Task description: Print exactly the lines below between the line holding "SERVO2 pin PWM: MO -> 9" and the line holding "IMU2 pin SDA: A2 -> A4", inclusive, and nothing more.
______________________________
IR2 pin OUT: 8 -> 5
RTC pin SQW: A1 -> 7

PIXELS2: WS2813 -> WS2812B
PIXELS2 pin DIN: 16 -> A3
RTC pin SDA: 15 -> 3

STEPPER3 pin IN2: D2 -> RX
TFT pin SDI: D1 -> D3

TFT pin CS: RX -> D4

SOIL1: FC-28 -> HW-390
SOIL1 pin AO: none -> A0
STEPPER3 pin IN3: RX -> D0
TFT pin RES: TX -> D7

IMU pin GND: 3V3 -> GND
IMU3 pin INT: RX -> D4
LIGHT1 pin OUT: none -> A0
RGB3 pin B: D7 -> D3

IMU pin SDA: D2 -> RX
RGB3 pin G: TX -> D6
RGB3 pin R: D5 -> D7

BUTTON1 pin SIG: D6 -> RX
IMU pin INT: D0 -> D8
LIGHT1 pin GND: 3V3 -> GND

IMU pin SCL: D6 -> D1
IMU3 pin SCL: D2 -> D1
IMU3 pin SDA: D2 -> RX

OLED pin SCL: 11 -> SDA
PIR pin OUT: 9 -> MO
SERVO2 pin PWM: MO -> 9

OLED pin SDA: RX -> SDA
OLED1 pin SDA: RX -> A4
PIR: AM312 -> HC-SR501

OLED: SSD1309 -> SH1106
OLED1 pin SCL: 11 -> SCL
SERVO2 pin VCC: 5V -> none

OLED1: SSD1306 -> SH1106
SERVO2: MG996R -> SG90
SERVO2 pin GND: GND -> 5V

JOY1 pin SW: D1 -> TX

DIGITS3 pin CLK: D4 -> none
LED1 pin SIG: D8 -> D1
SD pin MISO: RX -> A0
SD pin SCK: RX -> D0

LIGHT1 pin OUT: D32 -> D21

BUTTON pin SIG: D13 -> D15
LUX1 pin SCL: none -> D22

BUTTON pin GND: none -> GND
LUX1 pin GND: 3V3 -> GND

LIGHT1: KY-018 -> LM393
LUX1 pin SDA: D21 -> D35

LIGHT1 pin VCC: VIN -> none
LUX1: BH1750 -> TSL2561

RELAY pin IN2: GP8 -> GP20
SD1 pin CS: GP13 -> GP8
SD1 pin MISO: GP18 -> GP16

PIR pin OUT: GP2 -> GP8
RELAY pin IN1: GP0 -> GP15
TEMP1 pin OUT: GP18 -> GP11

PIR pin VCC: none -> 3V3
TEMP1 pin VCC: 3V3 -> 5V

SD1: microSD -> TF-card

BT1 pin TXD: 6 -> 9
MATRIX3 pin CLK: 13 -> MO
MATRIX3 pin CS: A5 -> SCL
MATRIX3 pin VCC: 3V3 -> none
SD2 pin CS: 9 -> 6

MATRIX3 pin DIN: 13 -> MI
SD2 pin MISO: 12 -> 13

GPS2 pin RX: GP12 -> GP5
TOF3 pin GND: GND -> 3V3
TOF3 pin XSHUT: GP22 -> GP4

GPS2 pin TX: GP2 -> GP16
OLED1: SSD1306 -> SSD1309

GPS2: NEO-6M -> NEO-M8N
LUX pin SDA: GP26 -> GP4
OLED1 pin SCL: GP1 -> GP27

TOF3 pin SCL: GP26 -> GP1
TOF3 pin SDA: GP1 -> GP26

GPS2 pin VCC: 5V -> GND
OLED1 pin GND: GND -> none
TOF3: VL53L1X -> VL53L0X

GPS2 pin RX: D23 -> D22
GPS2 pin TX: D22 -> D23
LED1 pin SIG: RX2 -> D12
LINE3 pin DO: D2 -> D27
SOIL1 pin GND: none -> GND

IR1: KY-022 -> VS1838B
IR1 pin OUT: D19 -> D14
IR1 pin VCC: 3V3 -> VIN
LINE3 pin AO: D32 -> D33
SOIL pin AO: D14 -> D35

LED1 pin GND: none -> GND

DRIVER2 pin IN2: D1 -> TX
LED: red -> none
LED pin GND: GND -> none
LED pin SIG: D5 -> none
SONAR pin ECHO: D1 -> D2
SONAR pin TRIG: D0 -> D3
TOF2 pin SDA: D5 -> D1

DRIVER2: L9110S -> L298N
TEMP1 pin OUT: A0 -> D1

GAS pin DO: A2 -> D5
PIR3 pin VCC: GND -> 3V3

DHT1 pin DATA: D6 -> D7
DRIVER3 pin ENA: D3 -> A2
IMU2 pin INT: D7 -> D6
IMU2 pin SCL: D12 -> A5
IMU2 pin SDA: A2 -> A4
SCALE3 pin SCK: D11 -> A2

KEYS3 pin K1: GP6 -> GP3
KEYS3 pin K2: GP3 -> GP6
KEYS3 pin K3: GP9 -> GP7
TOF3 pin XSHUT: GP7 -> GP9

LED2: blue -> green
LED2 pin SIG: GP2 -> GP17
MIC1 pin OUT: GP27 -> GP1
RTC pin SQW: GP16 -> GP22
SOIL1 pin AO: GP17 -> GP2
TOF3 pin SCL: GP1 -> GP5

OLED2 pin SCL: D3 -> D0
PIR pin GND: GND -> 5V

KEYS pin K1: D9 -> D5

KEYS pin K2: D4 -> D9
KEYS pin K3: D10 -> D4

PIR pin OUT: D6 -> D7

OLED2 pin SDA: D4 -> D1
______________________________
Written solution:
SERVO2 pin PWM: MO -> 9

OLED pin SDA: RX -> SDA
OLED1 pin SDA: RX -> A4
PIR: AM312 -> HC-SR501

OLED: SSD1309 -> SH1106
OLED1 pin SCL: 11 -> SCL
SERVO2 pin VCC: 5V -> none

OLED1: SSD1306 -> SH1106
SERVO2: MG996R -> SG90
SERVO2 pin GND: GND -> 5V

JOY1 pin SW: D1 -> TX

DIGITS3 pin CLK: D4 -> none
LED1 pin SIG: D8 -> D1
SD pin MISO: RX -> A0
SD pin SCK: RX -> D0

LIGHT1 pin OUT: D32 -> D21

BUTTON pin SIG: D13 -> D15
LUX1 pin SCL: none -> D22

BUTTON pin GND: none -> GND
LUX1 pin GND: 3V3 -> GND

LIGHT1: KY-018 -> LM393
LUX1 pin SDA: D21 -> D35

LIGHT1 pin VCC: VIN -> none
LUX1: BH1750 -> TSL2561

RELAY pin IN2: GP8 -> GP20
SD1 pin CS: GP13 -> GP8
SD1 pin MISO: GP18 -> GP16

PIR pin OUT: GP2 -> GP8
RELAY pin IN1: GP0 -> GP15
TEMP1 pin OUT: GP18 -> GP11

PIR pin VCC: none -> 3V3
TEMP1 pin VCC: 3V3 -> 5V

SD1: microSD -> TF-card

BT1 pin TXD: 6 -> 9
MATRIX3 pin CLK: 13 -> MO
MATRIX3 pin CS: A5 -> SCL
MATRIX3 pin VCC: 3V3 -> none
SD2 pin CS: 9 -> 6

MATRIX3 pin DIN: 13 -> MI
SD2 pin MISO: 12 -> 13

GPS2 pin RX: GP12 -> GP5
TOF3 pin GND: GND -> 3V3
TOF3 pin XSHUT: GP22 -> GP4

GPS2 pin TX: GP2 -> GP16
OLED1: SSD1306 -> SSD1309

GPS2: NEO-6M -> NEO-M8N
LUX pin SDA: GP26 -> GP4
OLED1 pin SCL: GP1 -> GP27

TOF3 pin SCL: GP26 -> GP1
TOF3 pin SDA: GP1 -> GP26

GPS2 pin VCC: 5V -> GND
OLED1 pin GND: GND -> none
TOF3: VL53L1X -> VL53L0X

GPS2 pin RX: D23 -> D22
GPS2 pin TX: D22 -> D23
LED1 pin SIG: RX2 -> D12
LINE3 pin DO: D2 -> D27
SOIL1 pin GND: none -> GND

IR1: KY-022 -> VS1838B
IR1 pin OUT: D19 -> D14
IR1 pin VCC: 3V3 -> VIN
LINE3 pin AO: D32 -> D33
SOIL pin AO: D14 -> D35

LED1 pin GND: none -> GND

DRIVER2 pin IN2: D1 -> TX
LED: red -> none
LED pin GND: GND -> none
LED pin SIG: D5 -> none
SONAR pin ECHO: D1 -> D2
SONAR pin TRIG: D0 -> D3
TOF2 pin SDA: D5 -> D1

DRIVER2: L9110S -> L298N
TEMP1 pin OUT: A0 -> D1

GAS pin DO: A2 -> D5
PIR3 pin VCC: GND -> 3V3

DHT1 pin DATA: D6 -> D7
DRIVER3 pin ENA: D3 -> A2
IMU2 pin INT: D7 -> D6
IMU2 pin SCL: D12 -> A5
IMU2 pin SDA: A2 -> A4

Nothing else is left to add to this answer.